-- Start --

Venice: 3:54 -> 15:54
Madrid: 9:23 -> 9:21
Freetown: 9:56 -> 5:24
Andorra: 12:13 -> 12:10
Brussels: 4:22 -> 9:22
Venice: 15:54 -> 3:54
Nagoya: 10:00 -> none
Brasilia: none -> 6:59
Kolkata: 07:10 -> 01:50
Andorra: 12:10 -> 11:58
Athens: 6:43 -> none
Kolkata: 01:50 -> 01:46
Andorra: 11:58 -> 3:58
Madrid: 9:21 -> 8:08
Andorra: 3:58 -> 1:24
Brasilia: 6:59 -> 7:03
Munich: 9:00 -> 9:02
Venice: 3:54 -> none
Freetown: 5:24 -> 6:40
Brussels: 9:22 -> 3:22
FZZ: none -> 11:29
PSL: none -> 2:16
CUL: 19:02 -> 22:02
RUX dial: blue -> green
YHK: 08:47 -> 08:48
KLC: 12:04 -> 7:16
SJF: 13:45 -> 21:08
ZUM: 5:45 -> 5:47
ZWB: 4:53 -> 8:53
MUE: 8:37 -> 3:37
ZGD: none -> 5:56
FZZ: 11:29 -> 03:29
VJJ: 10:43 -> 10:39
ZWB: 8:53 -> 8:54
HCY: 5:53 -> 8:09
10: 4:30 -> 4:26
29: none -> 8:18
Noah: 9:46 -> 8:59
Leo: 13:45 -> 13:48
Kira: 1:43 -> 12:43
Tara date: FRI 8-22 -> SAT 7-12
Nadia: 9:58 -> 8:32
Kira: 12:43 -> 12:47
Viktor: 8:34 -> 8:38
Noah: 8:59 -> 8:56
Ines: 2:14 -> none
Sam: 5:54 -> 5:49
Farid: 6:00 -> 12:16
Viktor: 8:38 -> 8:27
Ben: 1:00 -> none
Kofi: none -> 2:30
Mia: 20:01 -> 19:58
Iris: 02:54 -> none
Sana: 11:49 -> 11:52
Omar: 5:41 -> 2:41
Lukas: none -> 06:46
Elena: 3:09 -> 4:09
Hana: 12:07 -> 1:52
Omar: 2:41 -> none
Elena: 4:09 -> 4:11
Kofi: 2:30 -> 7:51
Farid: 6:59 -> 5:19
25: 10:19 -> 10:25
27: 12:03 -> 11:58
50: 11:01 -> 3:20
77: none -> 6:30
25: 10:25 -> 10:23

-- End --

### EXERCISE PROMPT
Copy the data again, swapping every "Andorra" for "Lisbon" and leaving everything else untouched.

### THE REPLY
Venice: 3:54 -> 15:54
Madrid: 9:23 -> 9:21
Freetown: 9:56 -> 5:24
Lisbon: 12:13 -> 12:10
Brussels: 4:22 -> 9:22
Venice: 15:54 -> 3:54
Nagoya: 10:00 -> none
Brasilia: none -> 6:59
Kolkata: 07:10 -> 01:50
Lisbon: 12:10 -> 11:58
Athens: 6:43 -> none
Kolkata: 01:50 -> 01:46
Lisbon: 11:58 -> 3:58
Madrid: 9:21 -> 8:08
Lisbon: 3:58 -> 1:24
Brasilia: 6:59 -> 7:03
Munich: 9:00 -> 9:02
Venice: 3:54 -> none
Freetown: 5:24 -> 6:40
Brussels: 9:22 -> 3:22
FZZ: none -> 11:29
PSL: none -> 2:16
CUL: 19:02 -> 22:02
RUX dial: blue -> green
YHK: 08:47 -> 08:48
KLC: 12:04 -> 7:16
SJF: 13:45 -> 21:08
ZUM: 5:45 -> 5:47
ZWB: 4:53 -> 8:53
MUE: 8:37 -> 3:37
ZGD: none -> 5:56
FZZ: 11:29 -> 03:29
VJJ: 10:43 -> 10:39
ZWB: 8:53 -> 8:54
HCY: 5:53 -> 8:09
10: 4:30 -> 4:26
29: none -> 8:18
Noah: 9:46 -> 8:59
Leo: 13:45 -> 13:48
Kira: 1:43 -> 12:43
Tara date: FRI 8-22 -> SAT 7-12
Nadia: 9:58 -> 8:32
Kira: 12:43 -> 12:47
Viktor: 8:34 -> 8:38
Noah: 8:59 -> 8:56
Ines: 2:14 -> none
Sam: 5:54 -> 5:49
Farid: 6:00 -> 12:16
Viktor: 8:38 -> 8:27
Ben: 1:00 -> none
Kofi: none -> 2:30
Mia: 20:01 -> 19:58
Iris: 02:54 -> none
Sana: 11:49 -> 11:52
Omar: 5:41 -> 2:41
Lukas: none -> 06:46
Elena: 3:09 -> 4:09
Hana: 12:07 -> 1:52
Omar: 2:41 -> none
Elena: 4:09 -> 4:11
Kofi: 2:30 -> 7:51
Farid: 6:59 -> 5:19
25: 10:19 -> 10:25
27: 12:03 -> 11:58
50: 11:01 -> 3:20
77: none -> 6:30
25: 10:25 -> 10:23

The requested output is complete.